● What the task asks
List every line in the rows below that contains the string "acciaccatura". Case counts.

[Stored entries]
• • • •

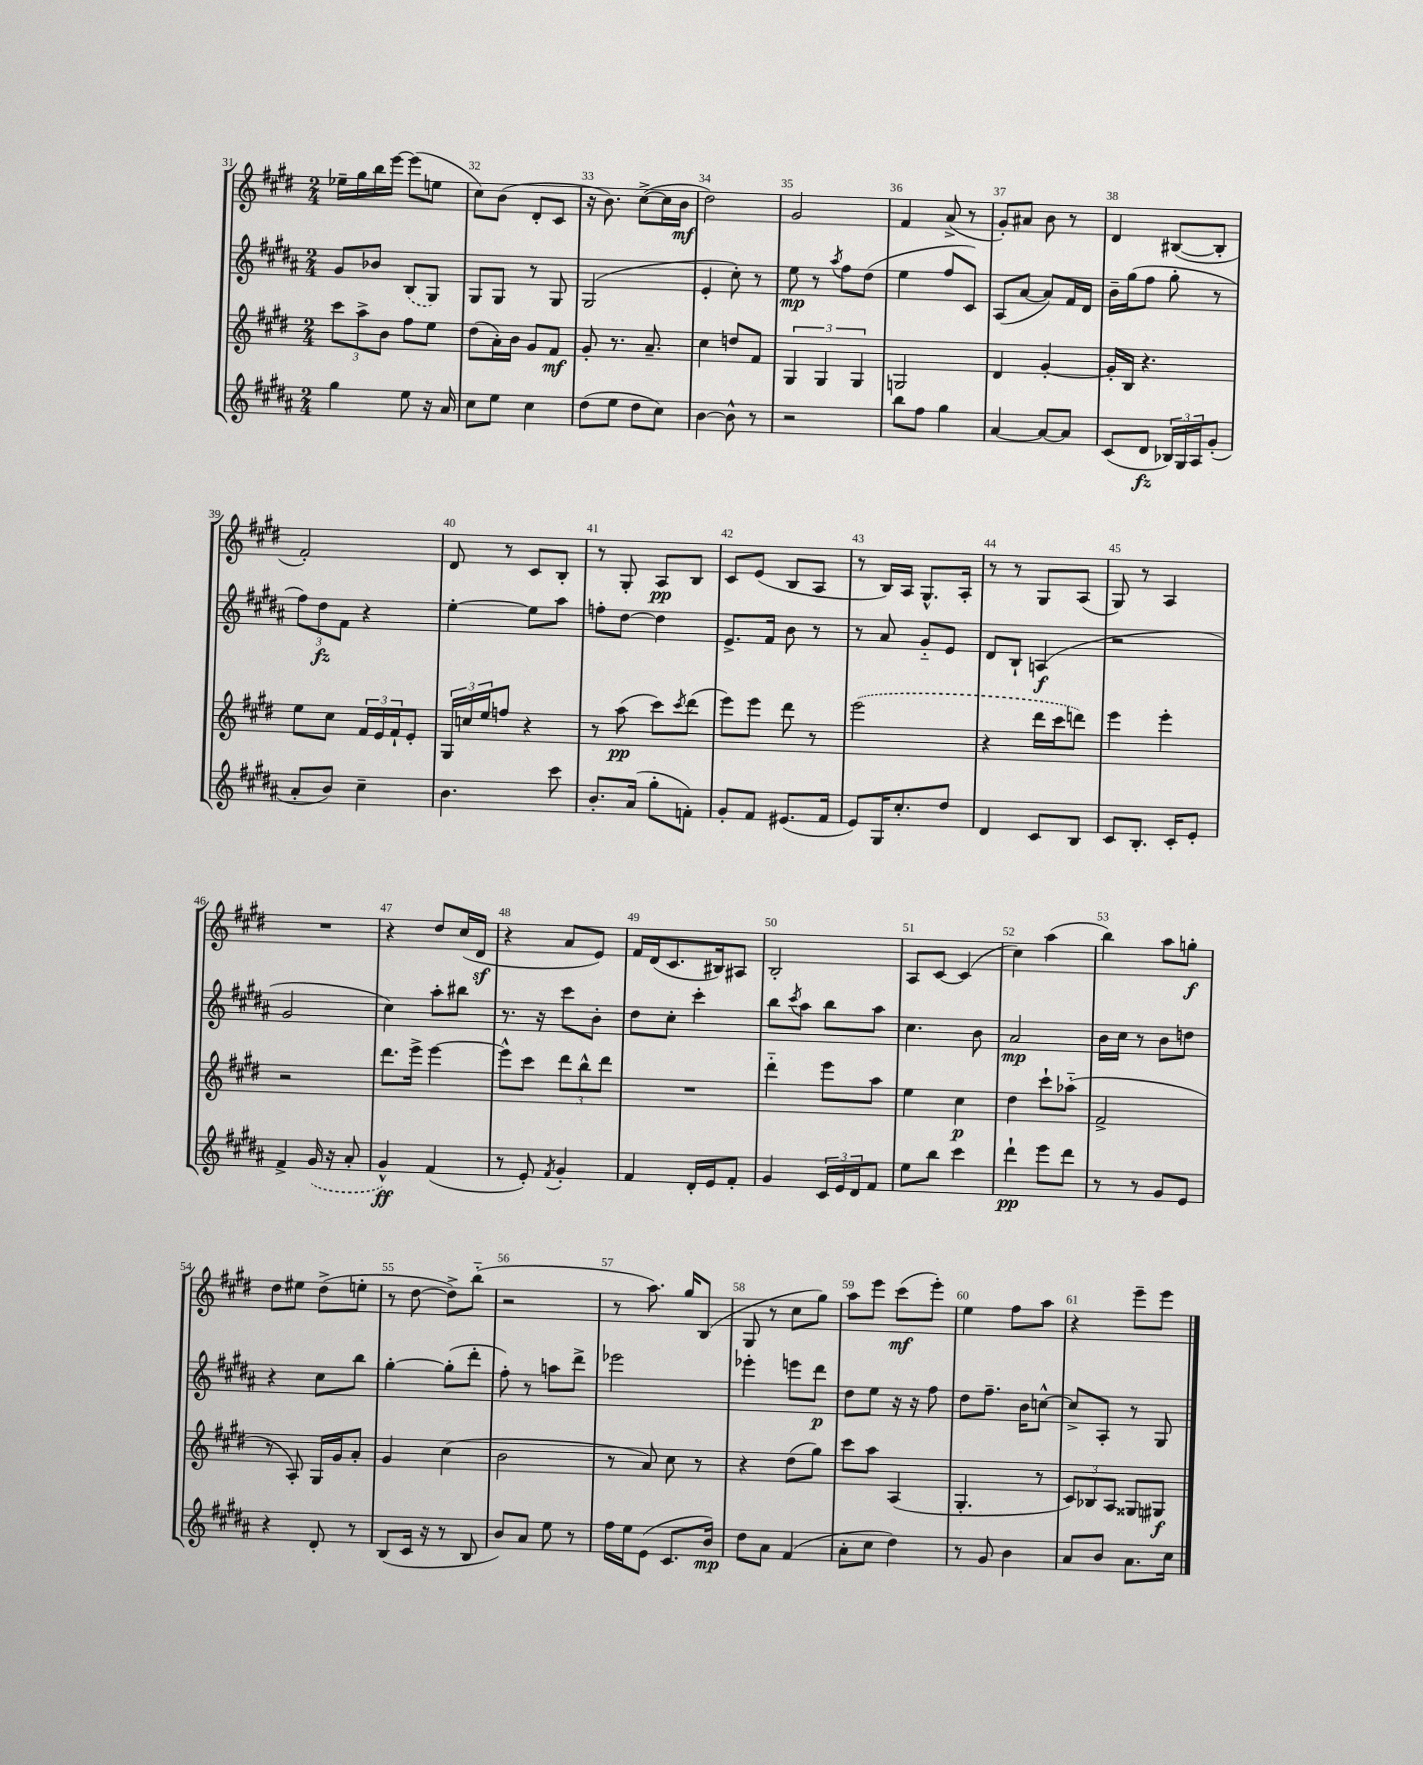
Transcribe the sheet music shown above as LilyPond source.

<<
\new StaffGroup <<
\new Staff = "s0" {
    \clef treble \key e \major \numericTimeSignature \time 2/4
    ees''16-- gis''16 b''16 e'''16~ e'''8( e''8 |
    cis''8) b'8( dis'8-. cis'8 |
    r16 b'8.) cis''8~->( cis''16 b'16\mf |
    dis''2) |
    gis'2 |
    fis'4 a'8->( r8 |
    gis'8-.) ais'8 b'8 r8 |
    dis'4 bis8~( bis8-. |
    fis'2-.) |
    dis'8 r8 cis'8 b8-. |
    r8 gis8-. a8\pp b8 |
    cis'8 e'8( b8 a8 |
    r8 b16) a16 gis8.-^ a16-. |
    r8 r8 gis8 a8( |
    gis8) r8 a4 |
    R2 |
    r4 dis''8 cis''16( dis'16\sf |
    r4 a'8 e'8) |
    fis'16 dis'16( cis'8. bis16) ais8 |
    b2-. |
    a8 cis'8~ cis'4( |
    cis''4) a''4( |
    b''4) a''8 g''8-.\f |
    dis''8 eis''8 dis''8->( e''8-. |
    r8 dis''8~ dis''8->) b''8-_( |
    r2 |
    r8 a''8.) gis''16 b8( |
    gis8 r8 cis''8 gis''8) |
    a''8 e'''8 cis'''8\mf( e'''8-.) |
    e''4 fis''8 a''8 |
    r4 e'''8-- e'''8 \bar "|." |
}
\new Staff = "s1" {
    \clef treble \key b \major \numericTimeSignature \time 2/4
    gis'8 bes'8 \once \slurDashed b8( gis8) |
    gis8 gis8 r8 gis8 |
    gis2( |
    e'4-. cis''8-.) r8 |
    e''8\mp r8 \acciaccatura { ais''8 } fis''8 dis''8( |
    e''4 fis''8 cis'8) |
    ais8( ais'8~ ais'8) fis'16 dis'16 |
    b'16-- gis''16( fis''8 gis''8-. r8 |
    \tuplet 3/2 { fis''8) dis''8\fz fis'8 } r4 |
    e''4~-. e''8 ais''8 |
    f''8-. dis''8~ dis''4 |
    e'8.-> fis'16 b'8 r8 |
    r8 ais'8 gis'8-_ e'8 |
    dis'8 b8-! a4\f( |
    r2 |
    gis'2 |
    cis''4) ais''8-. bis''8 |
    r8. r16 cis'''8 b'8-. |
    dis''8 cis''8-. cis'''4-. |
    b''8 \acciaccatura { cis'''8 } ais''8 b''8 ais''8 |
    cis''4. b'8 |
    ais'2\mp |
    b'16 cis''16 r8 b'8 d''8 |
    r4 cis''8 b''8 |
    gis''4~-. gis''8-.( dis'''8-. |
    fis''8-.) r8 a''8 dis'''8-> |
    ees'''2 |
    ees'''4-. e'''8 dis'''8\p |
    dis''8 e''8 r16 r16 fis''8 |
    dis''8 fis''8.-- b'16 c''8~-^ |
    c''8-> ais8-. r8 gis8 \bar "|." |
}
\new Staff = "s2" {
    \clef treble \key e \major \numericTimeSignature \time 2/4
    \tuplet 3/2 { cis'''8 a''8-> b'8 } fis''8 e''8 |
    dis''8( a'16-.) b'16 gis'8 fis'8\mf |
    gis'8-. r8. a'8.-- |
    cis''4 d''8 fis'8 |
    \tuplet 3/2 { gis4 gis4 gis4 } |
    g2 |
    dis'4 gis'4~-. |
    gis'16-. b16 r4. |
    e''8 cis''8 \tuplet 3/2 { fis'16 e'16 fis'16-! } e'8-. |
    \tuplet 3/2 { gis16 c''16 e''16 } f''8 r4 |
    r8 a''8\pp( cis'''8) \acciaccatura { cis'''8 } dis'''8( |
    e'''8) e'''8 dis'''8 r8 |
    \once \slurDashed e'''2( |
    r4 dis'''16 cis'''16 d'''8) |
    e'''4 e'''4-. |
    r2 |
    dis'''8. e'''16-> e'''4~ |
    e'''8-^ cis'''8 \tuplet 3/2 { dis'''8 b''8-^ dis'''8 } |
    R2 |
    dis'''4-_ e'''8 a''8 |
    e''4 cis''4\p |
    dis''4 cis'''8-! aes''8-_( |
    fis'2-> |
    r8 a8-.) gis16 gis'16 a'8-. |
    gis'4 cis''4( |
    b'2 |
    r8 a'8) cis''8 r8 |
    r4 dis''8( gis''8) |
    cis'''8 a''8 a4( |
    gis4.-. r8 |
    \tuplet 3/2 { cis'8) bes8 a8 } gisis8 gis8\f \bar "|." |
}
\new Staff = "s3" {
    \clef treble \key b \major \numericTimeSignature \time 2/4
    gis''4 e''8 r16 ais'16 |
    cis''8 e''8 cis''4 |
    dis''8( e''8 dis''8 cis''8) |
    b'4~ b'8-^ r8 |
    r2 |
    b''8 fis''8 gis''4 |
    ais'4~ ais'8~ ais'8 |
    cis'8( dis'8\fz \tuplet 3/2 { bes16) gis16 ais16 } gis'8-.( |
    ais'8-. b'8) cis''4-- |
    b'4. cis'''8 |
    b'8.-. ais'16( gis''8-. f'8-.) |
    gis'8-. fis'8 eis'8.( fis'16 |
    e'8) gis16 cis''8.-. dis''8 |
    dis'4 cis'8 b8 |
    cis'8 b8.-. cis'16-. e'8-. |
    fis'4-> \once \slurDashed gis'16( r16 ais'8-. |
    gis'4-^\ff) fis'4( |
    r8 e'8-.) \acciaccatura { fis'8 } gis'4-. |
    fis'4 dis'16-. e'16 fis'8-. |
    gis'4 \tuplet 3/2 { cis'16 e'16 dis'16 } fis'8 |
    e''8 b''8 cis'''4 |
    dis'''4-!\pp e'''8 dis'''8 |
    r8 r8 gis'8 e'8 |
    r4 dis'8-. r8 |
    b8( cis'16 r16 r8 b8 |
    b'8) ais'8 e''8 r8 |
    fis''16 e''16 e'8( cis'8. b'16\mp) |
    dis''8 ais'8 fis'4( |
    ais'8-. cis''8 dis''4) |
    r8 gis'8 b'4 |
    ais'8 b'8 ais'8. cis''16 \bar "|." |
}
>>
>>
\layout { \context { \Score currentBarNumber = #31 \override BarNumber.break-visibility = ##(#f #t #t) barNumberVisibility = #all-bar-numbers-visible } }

• • • •

● Solution to this problem
    e''8\mp r8 \acciaccatura { ais''8 } fis''8 dis''8( |
    b''8 \acciaccatura { cis'''8 } ais''8 b''8 ais''8 |
    r8 a''8\pp( cis'''8) \acciaccatura { cis'''8 } dis'''8( |
    r8 e'8-.) \acciaccatura { fis'8 } gis'4-. |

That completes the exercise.